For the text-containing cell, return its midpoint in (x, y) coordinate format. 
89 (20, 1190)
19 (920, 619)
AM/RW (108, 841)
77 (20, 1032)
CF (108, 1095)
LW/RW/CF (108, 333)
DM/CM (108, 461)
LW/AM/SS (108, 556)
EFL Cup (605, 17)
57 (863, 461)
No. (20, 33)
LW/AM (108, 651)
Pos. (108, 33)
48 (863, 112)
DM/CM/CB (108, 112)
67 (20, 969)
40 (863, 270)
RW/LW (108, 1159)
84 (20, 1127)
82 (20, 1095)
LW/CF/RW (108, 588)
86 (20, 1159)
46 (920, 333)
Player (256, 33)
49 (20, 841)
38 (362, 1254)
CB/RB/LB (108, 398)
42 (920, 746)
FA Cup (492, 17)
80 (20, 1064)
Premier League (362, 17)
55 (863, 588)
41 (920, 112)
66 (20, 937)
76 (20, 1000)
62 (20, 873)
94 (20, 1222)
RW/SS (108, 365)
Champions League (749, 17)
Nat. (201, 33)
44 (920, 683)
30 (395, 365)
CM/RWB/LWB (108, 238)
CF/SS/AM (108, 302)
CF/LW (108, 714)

▶ [SET PROBLEM]:
Please copy these items again, switching "Cup" to "Trophy" wherever it occurs and leaving everything else unchanged.

▶ [THE SOLUTION]:
For the text-containing cell, return its midpoint in (x, y) coordinate format. 
89 (20, 1190)
19 (920, 619)
AM/RW (108, 841)
77 (20, 1032)
CF (108, 1095)
LW/RW/CF (108, 333)
DM/CM (108, 461)
LW/AM/SS (108, 556)
EFL Trophy (605, 17)
57 (863, 461)
No. (20, 33)
LW/AM (108, 651)
Pos. (108, 33)
48 (863, 112)
DM/CM/CB (108, 112)
67 (20, 969)
40 (863, 270)
RW/LW (108, 1159)
84 (20, 1127)
82 (20, 1095)
LW/CF/RW (108, 588)
86 (20, 1159)
46 (920, 333)
Player (256, 33)
49 (20, 841)
38 (362, 1254)
CB/RB/LB (108, 398)
42 (920, 746)
FA Trophy (492, 17)
80 (20, 1064)
Premier League (362, 17)
55 (863, 588)
41 (920, 112)
66 (20, 937)
76 (20, 1000)
62 (20, 873)
94 (20, 1222)
RW/SS (108, 365)
Champions League (749, 17)
Nat. (201, 33)
44 (920, 683)
30 (395, 365)
CM/RWB/LWB (108, 238)
CF/SS/AM (108, 302)
CF/LW (108, 714)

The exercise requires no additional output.